■ Task prompt:
Whenever a line in the entries below contains the string "VBAT", copy that line.
--- START ---
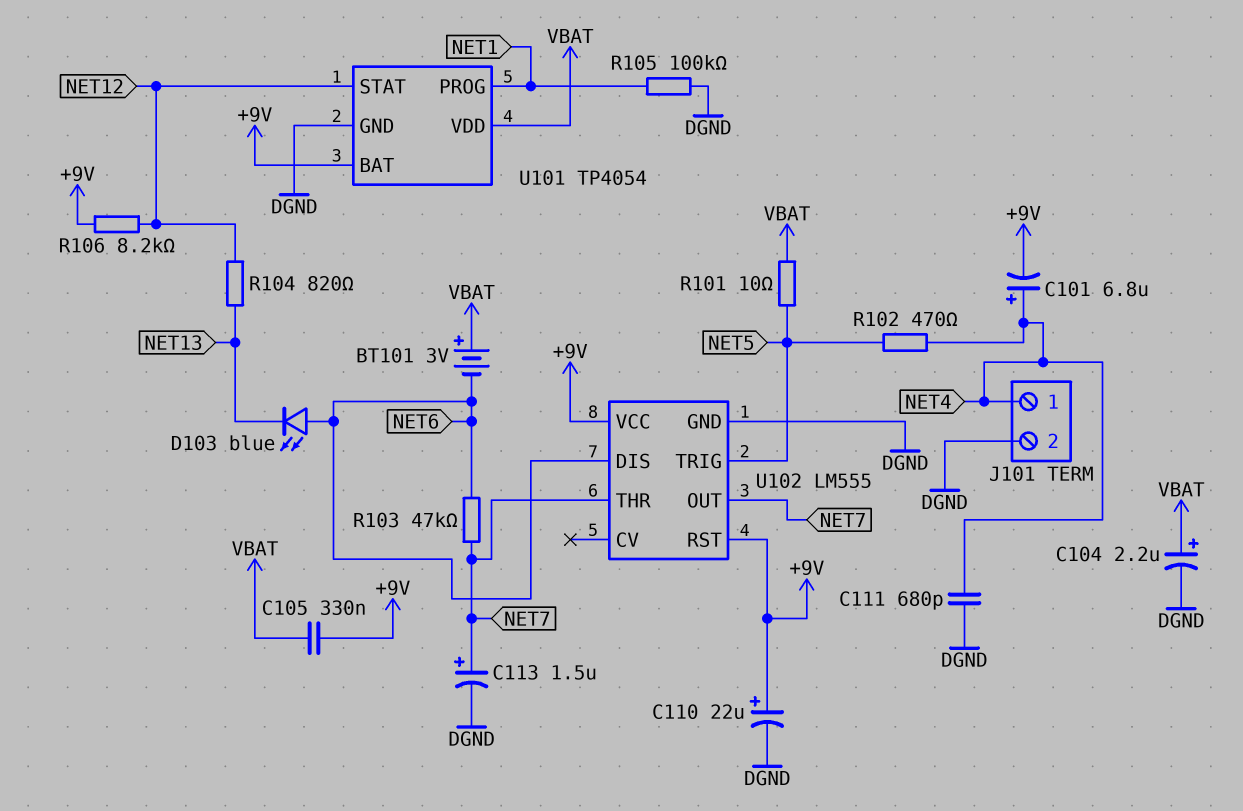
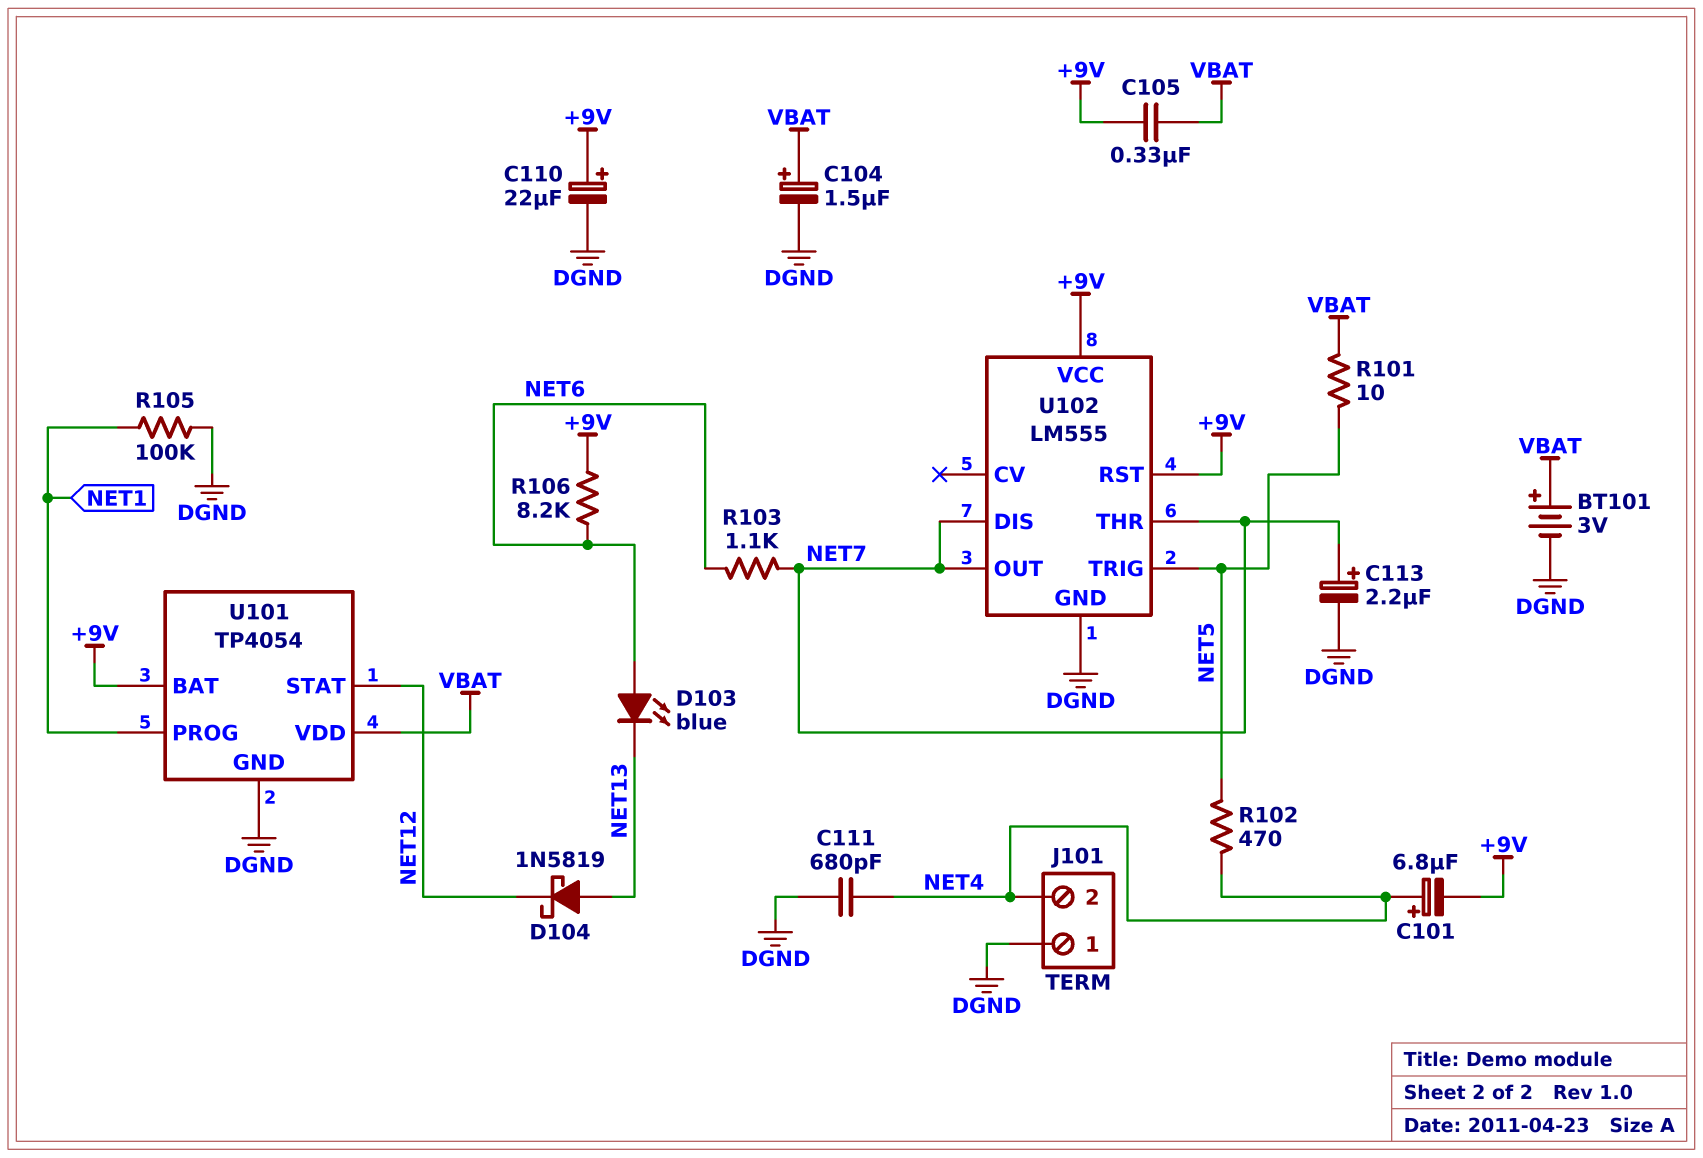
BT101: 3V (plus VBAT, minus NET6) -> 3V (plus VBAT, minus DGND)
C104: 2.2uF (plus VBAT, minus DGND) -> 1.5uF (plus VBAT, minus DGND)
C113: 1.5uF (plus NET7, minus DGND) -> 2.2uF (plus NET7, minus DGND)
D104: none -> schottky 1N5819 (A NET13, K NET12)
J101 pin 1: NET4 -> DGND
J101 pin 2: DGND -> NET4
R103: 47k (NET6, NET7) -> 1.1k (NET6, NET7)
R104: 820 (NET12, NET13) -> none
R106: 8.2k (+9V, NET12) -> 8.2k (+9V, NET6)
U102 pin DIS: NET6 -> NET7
--- END ---
■ Exercise result:
BT101: 3V (plus VBAT, minus NET6) -> 3V (plus VBAT, minus DGND)
C104: 2.2uF (plus VBAT, minus DGND) -> 1.5uF (plus VBAT, minus DGND)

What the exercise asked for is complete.